-- DATASET follows --
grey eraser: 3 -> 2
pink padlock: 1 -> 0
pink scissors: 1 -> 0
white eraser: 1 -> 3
-- DATASET concluded --
-- DATASET follows --
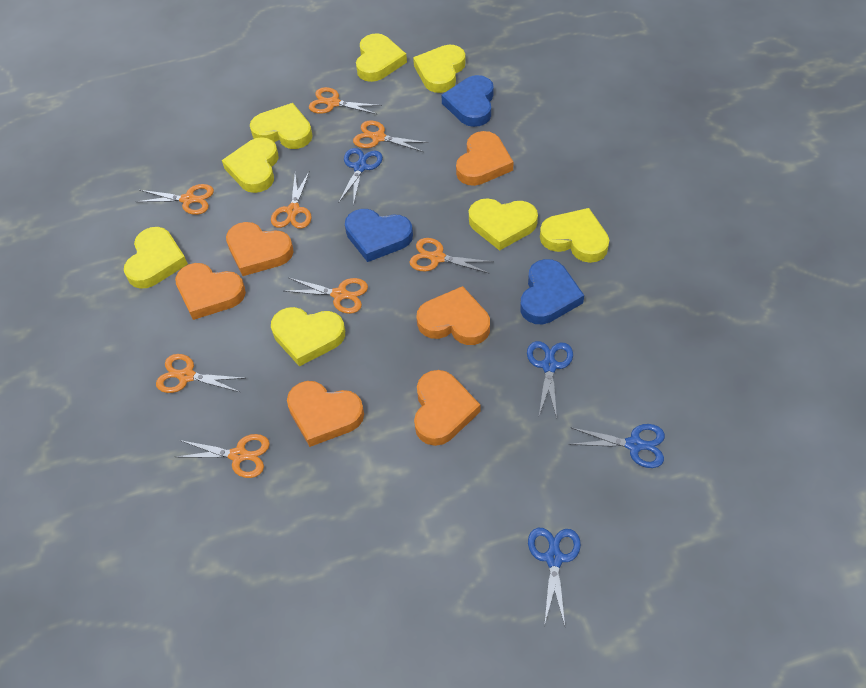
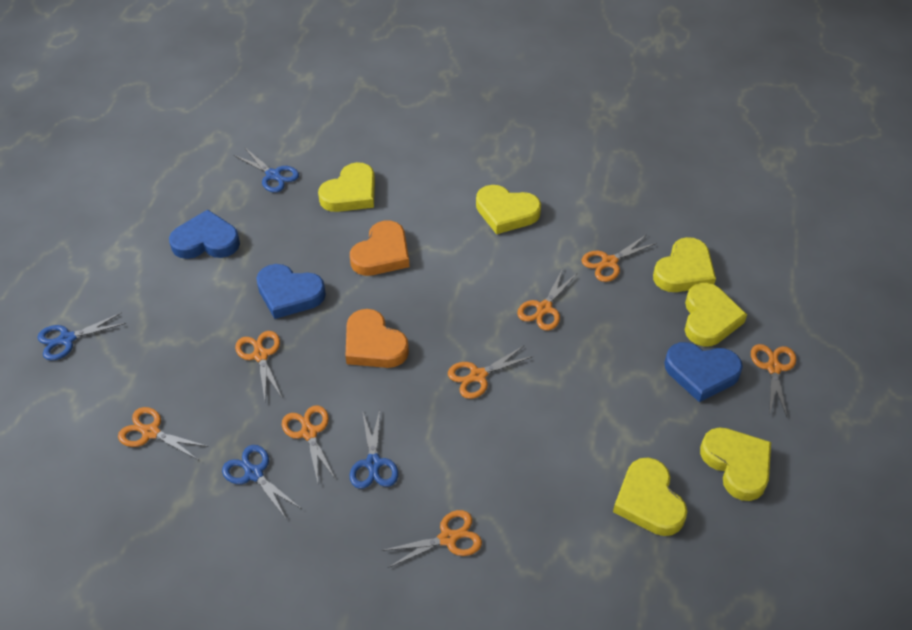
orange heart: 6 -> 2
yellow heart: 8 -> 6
-- DATASET concluded --
WORK TO BE COMPLETED:
In the listing above, find the line with "grey eraser: 3 -> 2" and the line with "white eraser: 1 -> 3". Output those two lines and every line between them, exactly as written.

EXPECTED OUTPUT:
grey eraser: 3 -> 2
pink padlock: 1 -> 0
pink scissors: 1 -> 0
white eraser: 1 -> 3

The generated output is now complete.